WHAT THE TASK REQUIRES: The word to find is "white". Copy each line of the material that contains it.

DATA SUPPLIED:
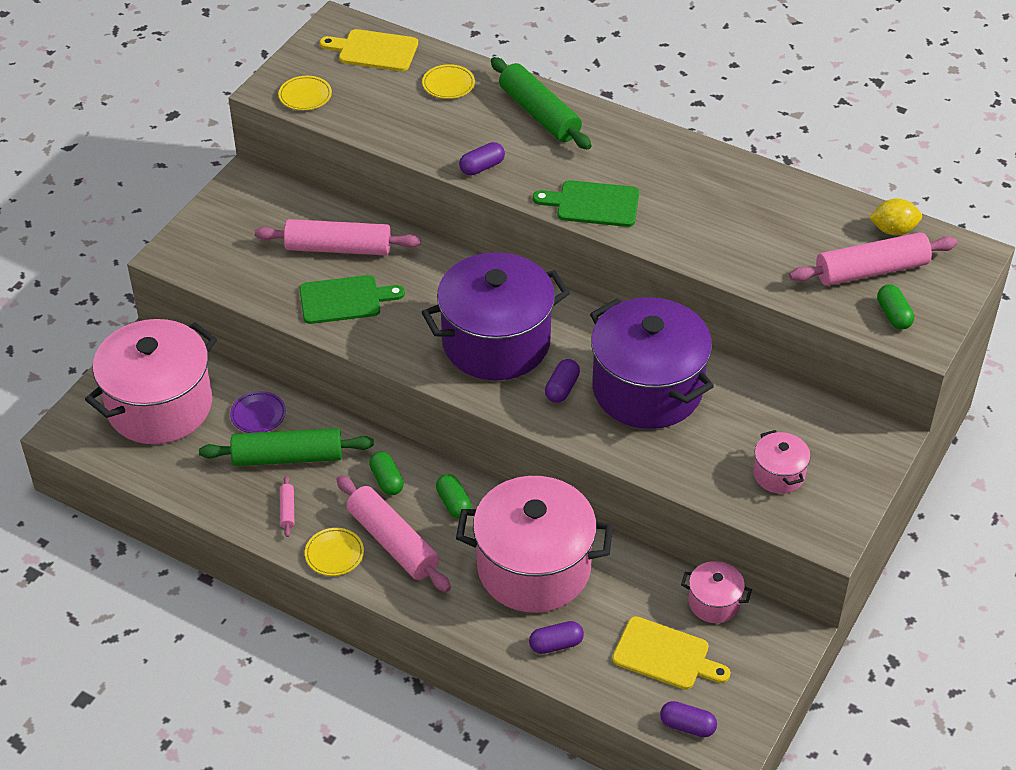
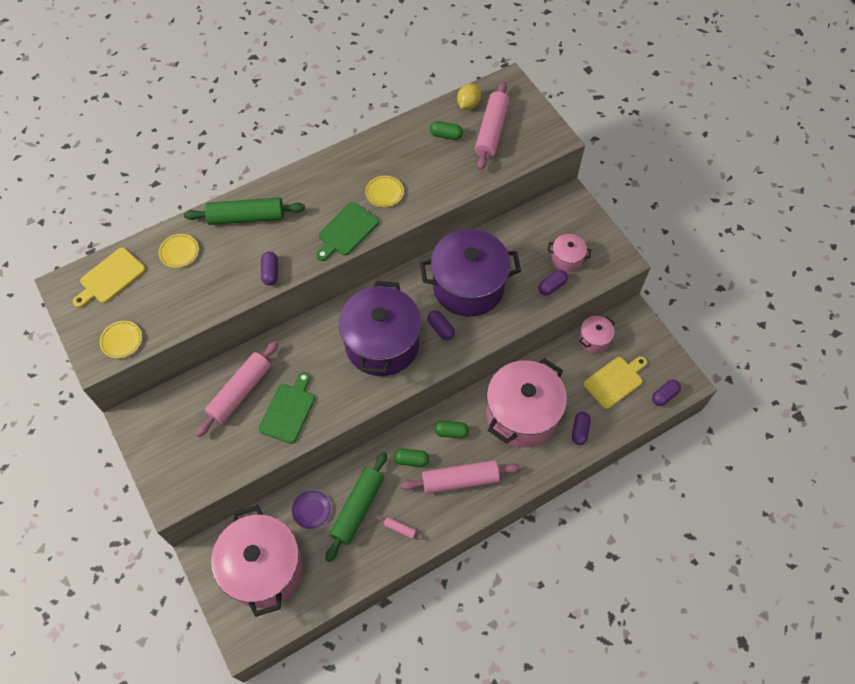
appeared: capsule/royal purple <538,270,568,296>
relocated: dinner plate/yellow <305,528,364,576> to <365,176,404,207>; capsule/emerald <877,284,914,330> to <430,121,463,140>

==

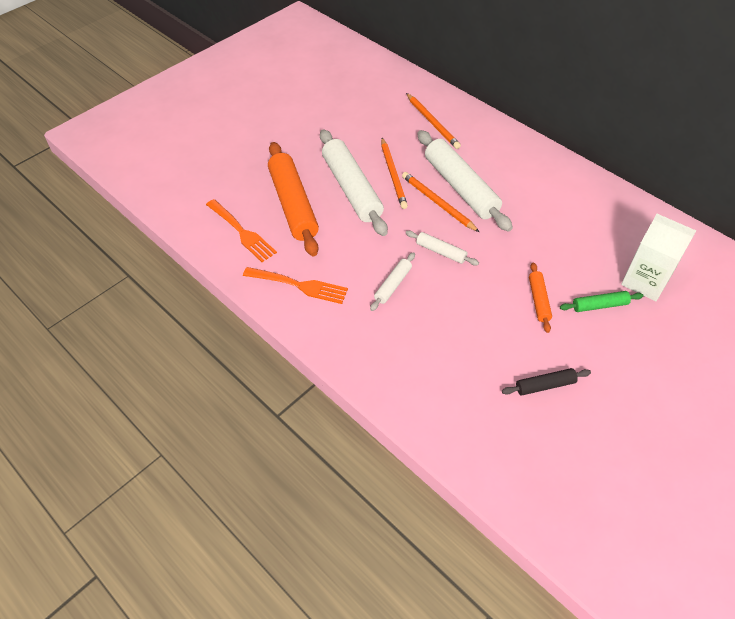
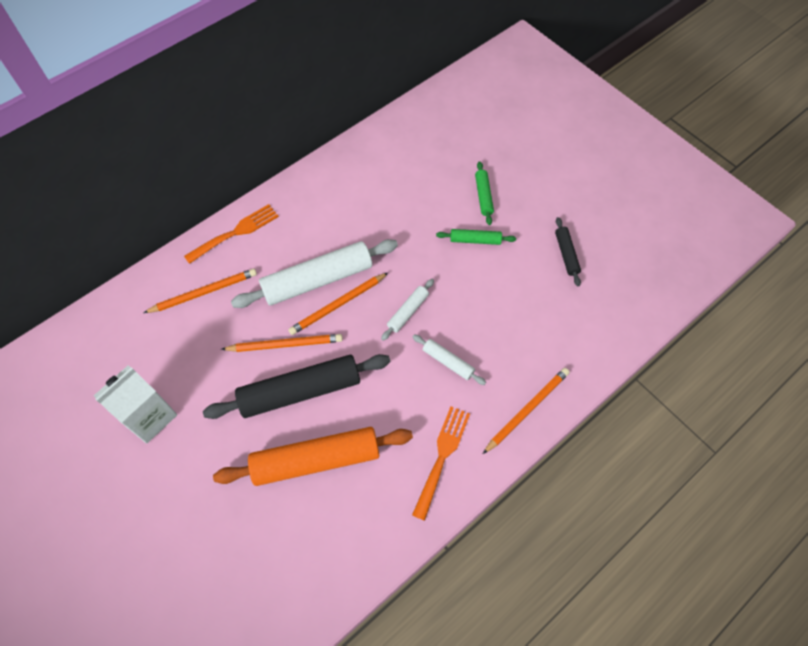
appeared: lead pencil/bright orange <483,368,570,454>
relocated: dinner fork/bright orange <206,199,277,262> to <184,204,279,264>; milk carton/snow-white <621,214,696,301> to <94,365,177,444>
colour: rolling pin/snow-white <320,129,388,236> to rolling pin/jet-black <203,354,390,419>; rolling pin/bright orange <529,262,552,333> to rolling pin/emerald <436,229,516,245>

TASK RESULT:
relocated: dinner fork/bright orange <206,199,277,262> to <184,204,279,264>; milk carton/snow-white <621,214,696,301> to <94,365,177,444>
colour: rolling pin/snow-white <320,129,388,236> to rolling pin/jet-black <203,354,390,419>; rolling pin/bright orange <529,262,552,333> to rolling pin/emerald <436,229,516,245>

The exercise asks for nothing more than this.